↓↓↓

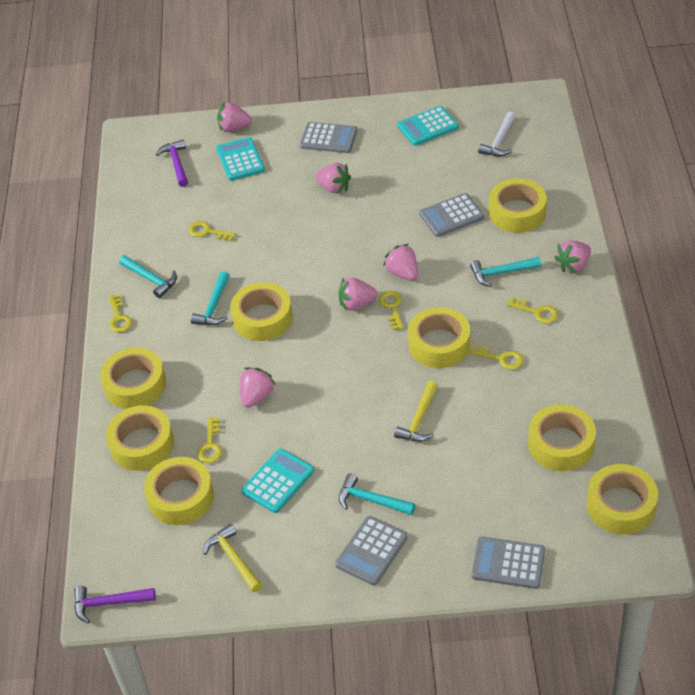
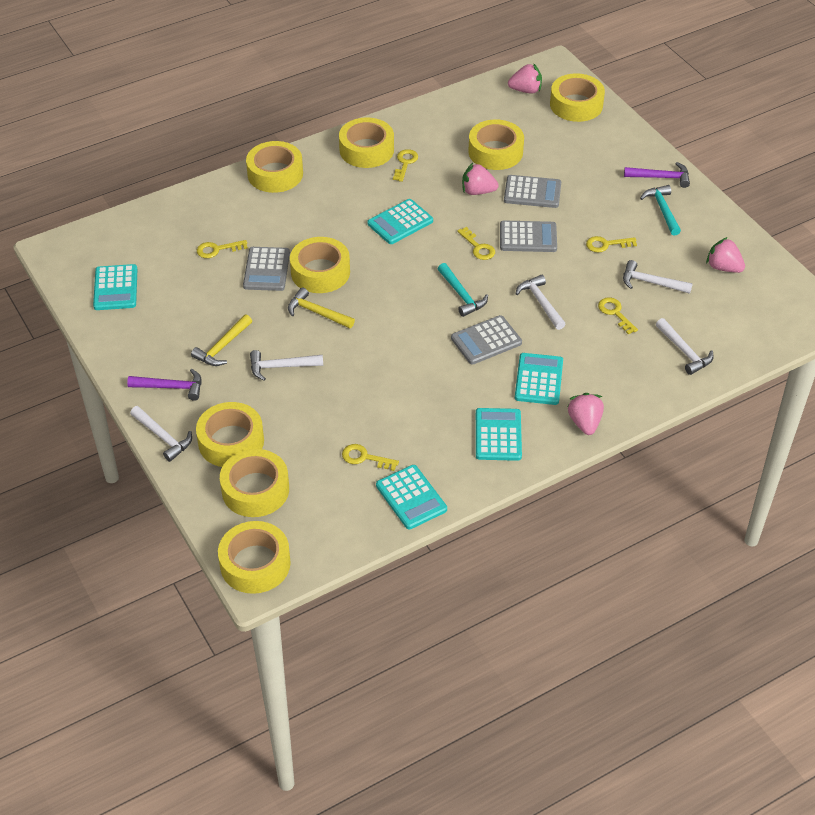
pink strawberry: 6 -> 4
turquoise calculator: 3 -> 5
turquoise hammer: 4 -> 2
white hammer: 1 -> 5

↑↑↑

**THE TASK:** For each line of the data that has the word "turquoise", report that line.

**OUTPUT FOR THIS TASK:**
turquoise calculator: 3 -> 5
turquoise hammer: 4 -> 2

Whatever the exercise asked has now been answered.